*What the task requires*:
Each line of the material must be repeated precisely, with the pictures left out.

*Supplied information*:
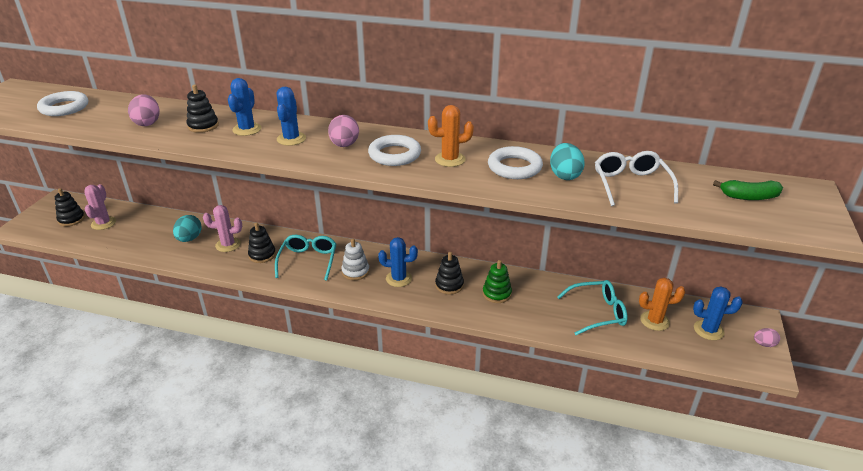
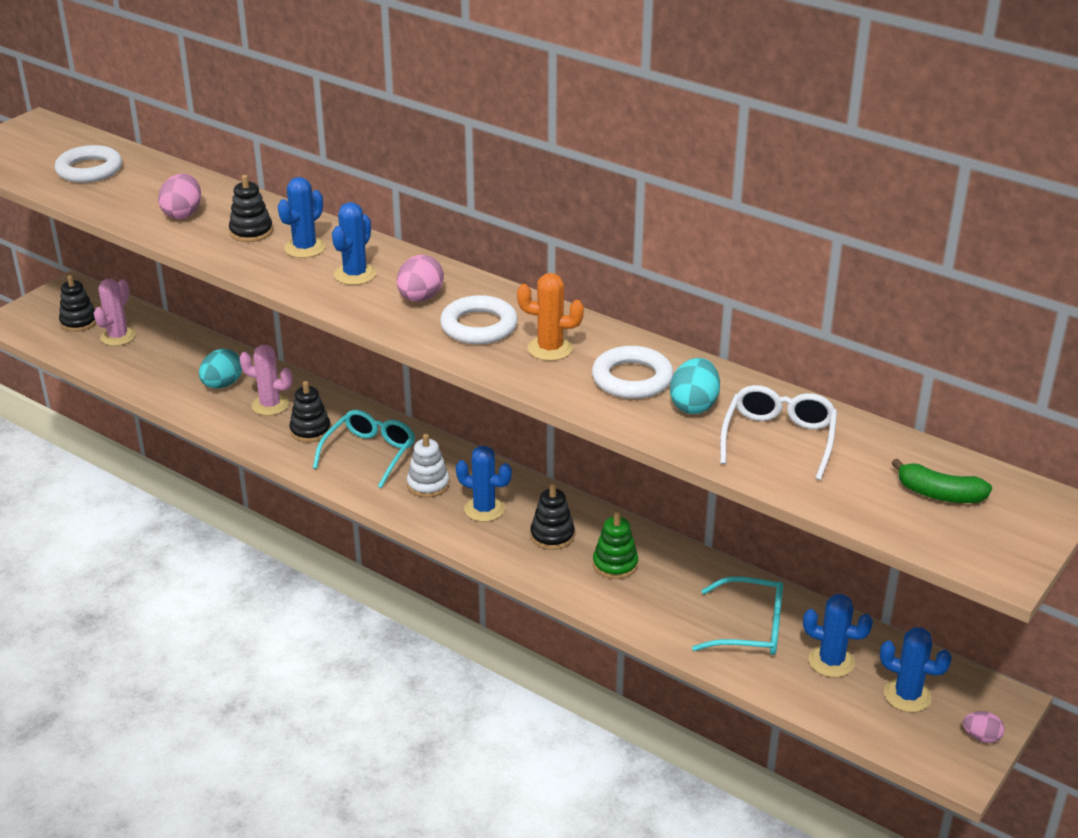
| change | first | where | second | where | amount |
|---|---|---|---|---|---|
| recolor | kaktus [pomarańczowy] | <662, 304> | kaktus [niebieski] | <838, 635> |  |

*Response*:
| change | first | where | second | where | amount |
|---|---|---|---|---|---|
| recolor | kaktus [pomarańczowy] | <662, 304> | kaktus [niebieski] | <838, 635> |  |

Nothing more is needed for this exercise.